Closed vertex rings
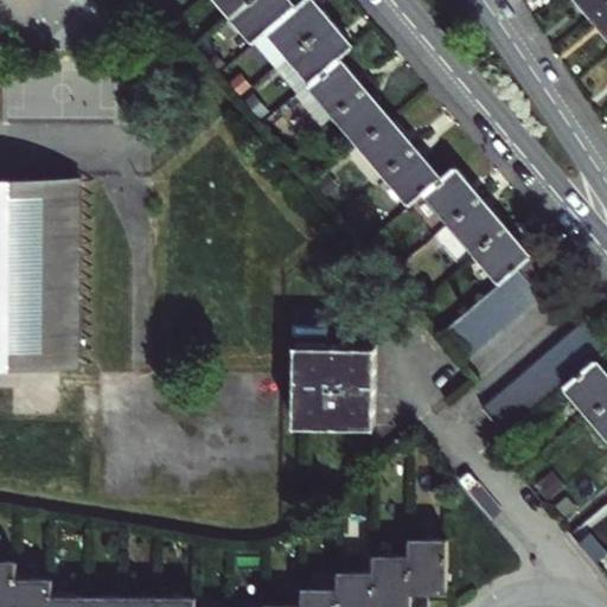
[(219,0),(223,4),(227,1),(236,13),(234,16),(227,21),(236,33),(242,27),(254,43),(276,68),(299,94),(324,123),(334,115),(359,145),(349,154),(374,184),(384,174),(410,204),(425,192),(500,282),(441,333),(465,360),(555,282),(517,240),(492,210),(465,178),(454,166),(441,177),(427,159),(403,132),(379,104),(355,74),(340,57),(353,46),(343,32),(320,7),(314,0),(302,0),(296,6),(292,0),(219,0)]
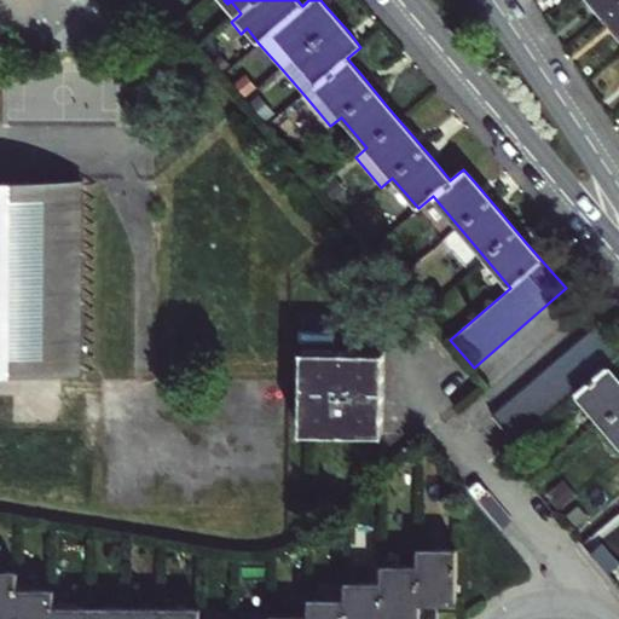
[(618,0),(593,0),(605,15),(618,0)]
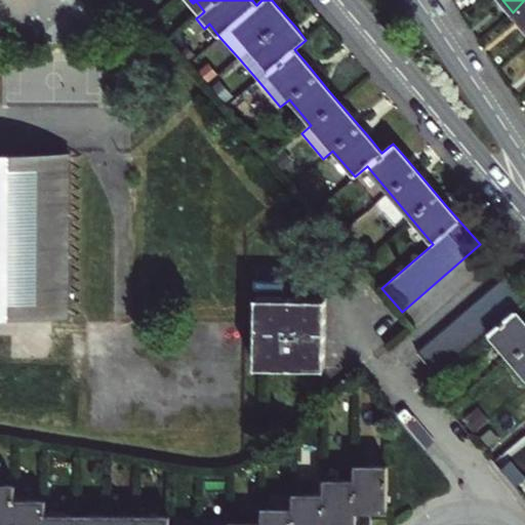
[(524,0),(513,12),(524,26),(524,0)]
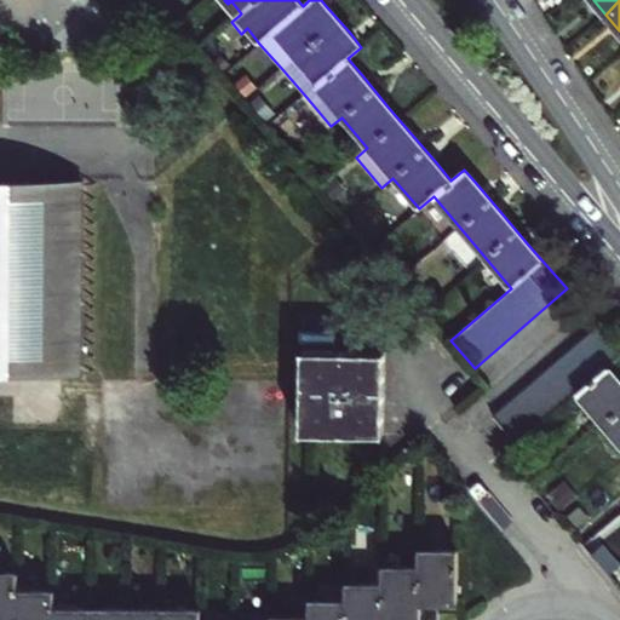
[(228,4),(239,16),(241,13),(231,1),(228,4)]
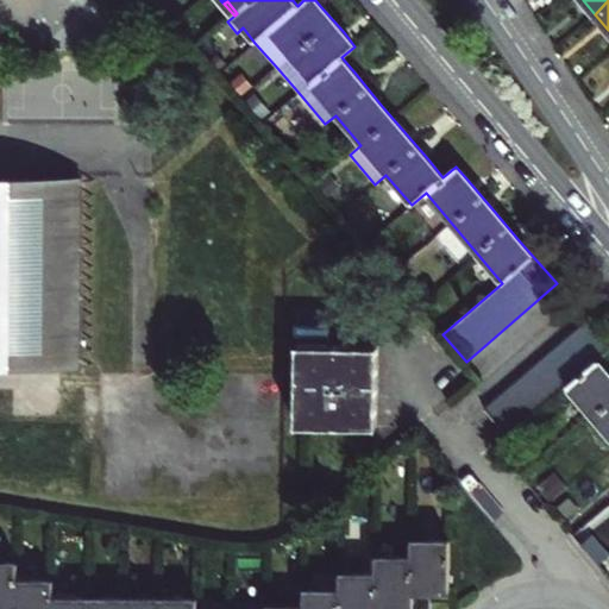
[(220,69),(226,64),(219,56),(213,61),(220,69)]
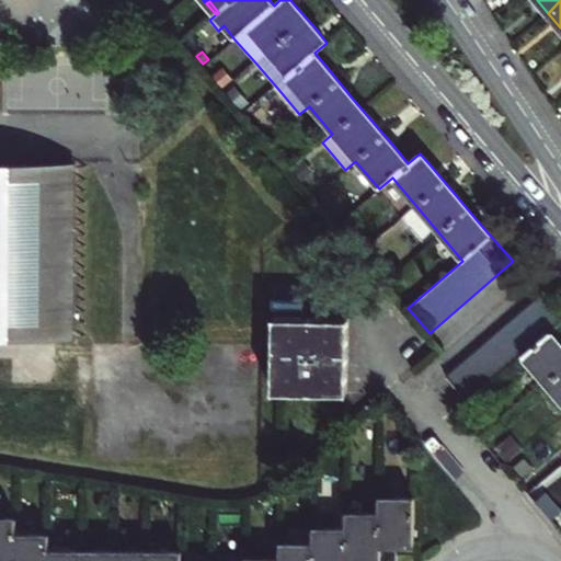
[(237,90),(229,96),(238,107),(245,101),(237,90)]
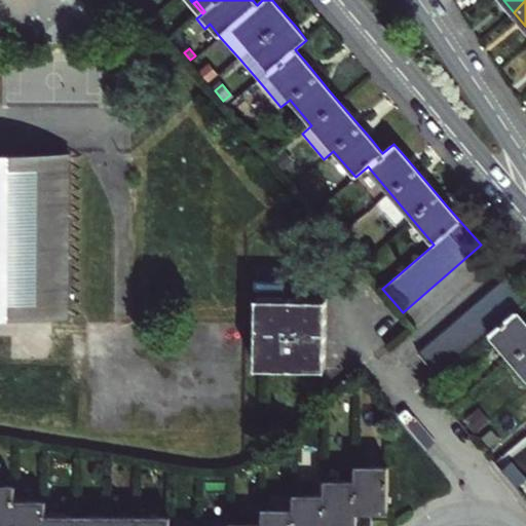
[(261,143),(268,151),(277,143),(270,135),(261,143)]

▶ Exercise
In the copy, include every entry above exactly and leave out each picture.

▶ Response below
[(219,0),(223,4),(227,1),(236,13),(234,16),(227,21),(236,33),(242,27),(254,43),(276,68),(299,94),(324,123),(334,115),(359,145),(349,154),(374,184),(384,174),(410,204),(425,192),(500,282),(441,333),(465,360),(555,282),(517,240),(492,210),(465,178),(454,166),(441,177),(427,159),(403,132),(379,104),(355,74),(340,57),(353,46),(343,32),(320,7),(314,0),(302,0),(296,6),(292,0),(219,0)]
[(618,0),(593,0),(605,15),(618,0)]
[(524,0),(513,12),(524,26),(524,0)]
[(228,4),(239,16),(241,13),(231,1),(228,4)]
[(220,69),(226,64),(219,56),(213,61),(220,69)]
[(237,90),(229,96),(238,107),(245,101),(237,90)]
[(261,143),(268,151),(277,143),(270,135),(261,143)]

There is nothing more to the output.